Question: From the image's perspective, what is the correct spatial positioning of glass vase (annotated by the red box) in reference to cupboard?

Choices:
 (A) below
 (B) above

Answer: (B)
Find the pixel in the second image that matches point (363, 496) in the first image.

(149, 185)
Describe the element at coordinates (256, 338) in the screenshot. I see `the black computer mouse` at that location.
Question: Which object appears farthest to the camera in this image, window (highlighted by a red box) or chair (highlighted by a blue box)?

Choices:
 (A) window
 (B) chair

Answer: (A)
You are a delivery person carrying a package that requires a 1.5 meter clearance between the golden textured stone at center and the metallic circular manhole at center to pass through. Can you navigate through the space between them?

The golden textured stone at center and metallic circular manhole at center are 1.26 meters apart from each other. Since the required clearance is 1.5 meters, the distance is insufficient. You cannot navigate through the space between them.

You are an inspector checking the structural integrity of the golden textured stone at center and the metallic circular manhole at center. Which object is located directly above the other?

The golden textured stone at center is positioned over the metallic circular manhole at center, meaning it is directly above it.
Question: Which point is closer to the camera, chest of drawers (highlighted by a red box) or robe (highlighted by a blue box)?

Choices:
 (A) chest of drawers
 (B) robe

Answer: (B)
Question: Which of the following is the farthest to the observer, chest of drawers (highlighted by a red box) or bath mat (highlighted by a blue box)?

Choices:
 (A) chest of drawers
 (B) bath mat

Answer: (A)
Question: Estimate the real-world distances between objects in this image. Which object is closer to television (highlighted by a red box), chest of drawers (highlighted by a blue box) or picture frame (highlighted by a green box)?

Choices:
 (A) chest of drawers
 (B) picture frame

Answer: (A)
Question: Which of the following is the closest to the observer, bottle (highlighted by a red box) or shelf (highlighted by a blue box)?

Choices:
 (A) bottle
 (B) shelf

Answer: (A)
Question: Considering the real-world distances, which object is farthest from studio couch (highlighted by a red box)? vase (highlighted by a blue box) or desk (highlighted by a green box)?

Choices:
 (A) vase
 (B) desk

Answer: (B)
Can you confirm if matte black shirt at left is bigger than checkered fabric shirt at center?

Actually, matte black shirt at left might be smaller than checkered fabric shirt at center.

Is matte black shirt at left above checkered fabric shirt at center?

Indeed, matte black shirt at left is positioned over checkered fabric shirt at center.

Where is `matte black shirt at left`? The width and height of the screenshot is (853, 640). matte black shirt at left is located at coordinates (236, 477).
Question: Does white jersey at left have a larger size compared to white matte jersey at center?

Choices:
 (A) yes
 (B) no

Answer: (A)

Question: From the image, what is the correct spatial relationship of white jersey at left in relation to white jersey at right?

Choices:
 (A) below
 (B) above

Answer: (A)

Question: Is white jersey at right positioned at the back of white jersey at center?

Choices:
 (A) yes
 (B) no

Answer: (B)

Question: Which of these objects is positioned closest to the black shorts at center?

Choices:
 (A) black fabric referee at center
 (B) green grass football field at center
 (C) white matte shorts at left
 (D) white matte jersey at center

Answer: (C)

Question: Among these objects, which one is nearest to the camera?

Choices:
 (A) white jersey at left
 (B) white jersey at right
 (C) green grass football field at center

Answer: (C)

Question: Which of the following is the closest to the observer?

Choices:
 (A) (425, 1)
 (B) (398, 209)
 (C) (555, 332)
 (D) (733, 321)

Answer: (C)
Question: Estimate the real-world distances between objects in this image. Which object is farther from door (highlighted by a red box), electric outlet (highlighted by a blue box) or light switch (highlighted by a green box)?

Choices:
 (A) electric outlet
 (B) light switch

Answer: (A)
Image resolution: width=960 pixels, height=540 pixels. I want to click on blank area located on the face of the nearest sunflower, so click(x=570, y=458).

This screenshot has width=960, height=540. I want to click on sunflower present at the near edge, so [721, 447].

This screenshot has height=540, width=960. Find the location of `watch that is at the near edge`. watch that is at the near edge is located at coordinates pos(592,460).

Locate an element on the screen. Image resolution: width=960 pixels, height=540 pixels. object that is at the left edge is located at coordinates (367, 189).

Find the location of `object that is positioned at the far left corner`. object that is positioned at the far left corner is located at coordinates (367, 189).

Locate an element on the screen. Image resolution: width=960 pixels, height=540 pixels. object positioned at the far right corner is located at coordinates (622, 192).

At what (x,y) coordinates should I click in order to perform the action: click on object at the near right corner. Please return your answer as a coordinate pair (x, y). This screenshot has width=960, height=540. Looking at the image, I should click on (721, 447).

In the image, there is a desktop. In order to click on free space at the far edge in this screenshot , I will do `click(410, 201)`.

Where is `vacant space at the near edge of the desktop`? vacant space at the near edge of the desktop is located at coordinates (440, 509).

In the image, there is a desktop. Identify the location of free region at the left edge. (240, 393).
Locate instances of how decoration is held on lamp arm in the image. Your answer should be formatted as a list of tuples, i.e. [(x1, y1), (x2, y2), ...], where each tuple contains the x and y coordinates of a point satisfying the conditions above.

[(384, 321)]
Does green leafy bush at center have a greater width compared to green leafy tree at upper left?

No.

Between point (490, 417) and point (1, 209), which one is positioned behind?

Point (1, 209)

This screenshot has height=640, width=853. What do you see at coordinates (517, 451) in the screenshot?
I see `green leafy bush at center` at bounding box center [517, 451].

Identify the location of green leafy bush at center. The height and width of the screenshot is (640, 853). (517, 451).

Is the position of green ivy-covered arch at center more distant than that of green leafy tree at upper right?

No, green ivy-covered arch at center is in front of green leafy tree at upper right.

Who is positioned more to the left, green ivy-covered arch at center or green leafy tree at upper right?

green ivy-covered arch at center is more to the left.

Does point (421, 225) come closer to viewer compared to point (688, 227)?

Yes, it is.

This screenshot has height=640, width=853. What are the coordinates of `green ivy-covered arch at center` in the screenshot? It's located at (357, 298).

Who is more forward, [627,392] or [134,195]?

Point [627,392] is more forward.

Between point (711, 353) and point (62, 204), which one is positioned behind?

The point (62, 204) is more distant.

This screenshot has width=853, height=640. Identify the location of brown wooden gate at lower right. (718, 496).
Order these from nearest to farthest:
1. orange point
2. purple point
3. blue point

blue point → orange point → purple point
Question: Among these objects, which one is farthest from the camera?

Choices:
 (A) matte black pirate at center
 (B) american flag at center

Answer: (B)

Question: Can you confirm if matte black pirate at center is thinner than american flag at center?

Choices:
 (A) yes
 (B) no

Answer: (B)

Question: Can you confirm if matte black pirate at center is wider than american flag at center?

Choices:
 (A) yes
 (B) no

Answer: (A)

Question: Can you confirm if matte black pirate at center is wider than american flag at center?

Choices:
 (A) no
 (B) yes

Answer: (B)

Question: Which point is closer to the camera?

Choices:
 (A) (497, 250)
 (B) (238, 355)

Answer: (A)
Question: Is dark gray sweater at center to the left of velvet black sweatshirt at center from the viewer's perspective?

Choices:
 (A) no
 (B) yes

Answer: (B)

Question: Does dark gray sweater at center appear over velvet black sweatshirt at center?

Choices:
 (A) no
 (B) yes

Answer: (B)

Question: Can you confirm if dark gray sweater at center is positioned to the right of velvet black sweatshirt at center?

⁂

▶ **Task instructions**: Reproduce all of the items above word for word, keeping every line in its original order.

▶ **Written answer**:
Question: From the image's perspective, what is the correct spatial positioning of glass vase (annotated by the red box) in reference to cupboard?

Choices:
 (A) below
 (B) above

Answer: (B)
Find the pixel in the second image that matches point (363, 496) in the first image.

(149, 185)
Describe the element at coordinates (256, 338) in the screenshot. I see `the black computer mouse` at that location.
Question: Which object appears farthest to the camera in this image, window (highlighted by a red box) or chair (highlighted by a blue box)?

Choices:
 (A) window
 (B) chair

Answer: (A)
You are a delivery person carrying a package that requires a 1.5 meter clearance between the golden textured stone at center and the metallic circular manhole at center to pass through. Can you navigate through the space between them?

The golden textured stone at center and metallic circular manhole at center are 1.26 meters apart from each other. Since the required clearance is 1.5 meters, the distance is insufficient. You cannot navigate through the space between them.

You are an inspector checking the structural integrity of the golden textured stone at center and the metallic circular manhole at center. Which object is located directly above the other?

The golden textured stone at center is positioned over the metallic circular manhole at center, meaning it is directly above it.
Question: Which point is closer to the camera, chest of drawers (highlighted by a red box) or robe (highlighted by a blue box)?

Choices:
 (A) chest of drawers
 (B) robe

Answer: (B)
Question: Which of the following is the farthest to the observer, chest of drawers (highlighted by a red box) or bath mat (highlighted by a blue box)?

Choices:
 (A) chest of drawers
 (B) bath mat

Answer: (A)
Question: Estimate the real-world distances between objects in this image. Which object is closer to television (highlighted by a red box), chest of drawers (highlighted by a blue box) or picture frame (highlighted by a green box)?

Choices:
 (A) chest of drawers
 (B) picture frame

Answer: (A)
Question: Which of the following is the closest to the observer, bottle (highlighted by a red box) or shelf (highlighted by a blue box)?

Choices:
 (A) bottle
 (B) shelf

Answer: (A)
Question: Considering the real-world distances, which object is farthest from studio couch (highlighted by a red box)? vase (highlighted by a blue box) or desk (highlighted by a green box)?

Choices:
 (A) vase
 (B) desk

Answer: (B)
Can you confirm if matte black shirt at left is bigger than checkered fabric shirt at center?

Actually, matte black shirt at left might be smaller than checkered fabric shirt at center.

Is matte black shirt at left above checkered fabric shirt at center?

Indeed, matte black shirt at left is positioned over checkered fabric shirt at center.

Where is `matte black shirt at left`? The width and height of the screenshot is (853, 640). matte black shirt at left is located at coordinates (236, 477).
Question: Does white jersey at left have a larger size compared to white matte jersey at center?

Choices:
 (A) yes
 (B) no

Answer: (A)

Question: From the image, what is the correct spatial relationship of white jersey at left in relation to white jersey at right?

Choices:
 (A) below
 (B) above

Answer: (A)

Question: Is white jersey at right positioned at the back of white jersey at center?

Choices:
 (A) yes
 (B) no

Answer: (B)

Question: Which of these objects is positioned closest to the black shorts at center?

Choices:
 (A) black fabric referee at center
 (B) green grass football field at center
 (C) white matte shorts at left
 (D) white matte jersey at center

Answer: (C)

Question: Among these objects, which one is nearest to the camera?

Choices:
 (A) white jersey at left
 (B) white jersey at right
 (C) green grass football field at center

Answer: (C)

Question: Which of the following is the closest to the observer?

Choices:
 (A) (425, 1)
 (B) (398, 209)
 (C) (555, 332)
 (D) (733, 321)

Answer: (C)
Question: Estimate the real-world distances between objects in this image. Which object is farther from door (highlighted by a red box), electric outlet (highlighted by a blue box) or light switch (highlighted by a green box)?

Choices:
 (A) electric outlet
 (B) light switch

Answer: (A)
Image resolution: width=960 pixels, height=540 pixels. I want to click on blank area located on the face of the nearest sunflower, so click(x=570, y=458).

This screenshot has width=960, height=540. I want to click on sunflower present at the near edge, so [721, 447].

This screenshot has height=540, width=960. Find the location of `watch that is at the near edge`. watch that is at the near edge is located at coordinates pos(592,460).

Locate an element on the screen. Image resolution: width=960 pixels, height=540 pixels. object that is at the left edge is located at coordinates (367, 189).

Find the location of `object that is positioned at the far left corner`. object that is positioned at the far left corner is located at coordinates (367, 189).

Locate an element on the screen. Image resolution: width=960 pixels, height=540 pixels. object positioned at the far right corner is located at coordinates (622, 192).

At what (x,y) coordinates should I click in order to perform the action: click on object at the near right corner. Please return your answer as a coordinate pair (x, y). This screenshot has width=960, height=540. Looking at the image, I should click on (721, 447).

In the image, there is a desktop. In order to click on free space at the far edge in this screenshot , I will do `click(410, 201)`.

Where is `vacant space at the near edge of the desktop`? vacant space at the near edge of the desktop is located at coordinates (440, 509).

In the image, there is a desktop. Identify the location of free region at the left edge. (240, 393).
Locate instances of how decoration is held on lamp arm in the image. Your answer should be formatted as a list of tuples, i.e. [(x1, y1), (x2, y2), ...], where each tuple contains the x and y coordinates of a point satisfying the conditions above.

[(384, 321)]
Does green leafy bush at center have a greater width compared to green leafy tree at upper left?

No.

Between point (490, 417) and point (1, 209), which one is positioned behind?

Point (1, 209)

This screenshot has height=640, width=853. What do you see at coordinates (517, 451) in the screenshot?
I see `green leafy bush at center` at bounding box center [517, 451].

Identify the location of green leafy bush at center. The height and width of the screenshot is (640, 853). (517, 451).

Is the position of green ivy-covered arch at center more distant than that of green leafy tree at upper right?

No, green ivy-covered arch at center is in front of green leafy tree at upper right.

Who is positioned more to the left, green ivy-covered arch at center or green leafy tree at upper right?

green ivy-covered arch at center is more to the left.

Does point (421, 225) come closer to viewer compared to point (688, 227)?

Yes, it is.

This screenshot has height=640, width=853. What are the coordinates of `green ivy-covered arch at center` in the screenshot? It's located at (357, 298).

Who is more forward, [627,392] or [134,195]?

Point [627,392] is more forward.

Between point (711, 353) and point (62, 204), which one is positioned behind?

The point (62, 204) is more distant.

This screenshot has width=853, height=640. Identify the location of brown wooden gate at lower right. (718, 496).
Order these from nearest to farthest:
1. orange point
2. purple point
3. blue point

blue point → orange point → purple point
Question: Among these objects, which one is farthest from the camera?

Choices:
 (A) matte black pirate at center
 (B) american flag at center

Answer: (B)

Question: Can you confirm if matte black pirate at center is thinner than american flag at center?

Choices:
 (A) yes
 (B) no

Answer: (B)

Question: Can you confirm if matte black pirate at center is wider than american flag at center?

Choices:
 (A) yes
 (B) no

Answer: (A)

Question: Can you confirm if matte black pirate at center is wider than american flag at center?

Choices:
 (A) no
 (B) yes

Answer: (B)

Question: Which point is closer to the camera?

Choices:
 (A) (497, 250)
 (B) (238, 355)

Answer: (A)
Question: Is dark gray sweater at center to the left of velvet black sweatshirt at center from the viewer's perspective?

Choices:
 (A) no
 (B) yes

Answer: (B)

Question: Does dark gray sweater at center appear over velvet black sweatshirt at center?

Choices:
 (A) no
 (B) yes

Answer: (B)

Question: Can you confirm if dark gray sweater at center is positioned to the right of velvet black sweatshirt at center?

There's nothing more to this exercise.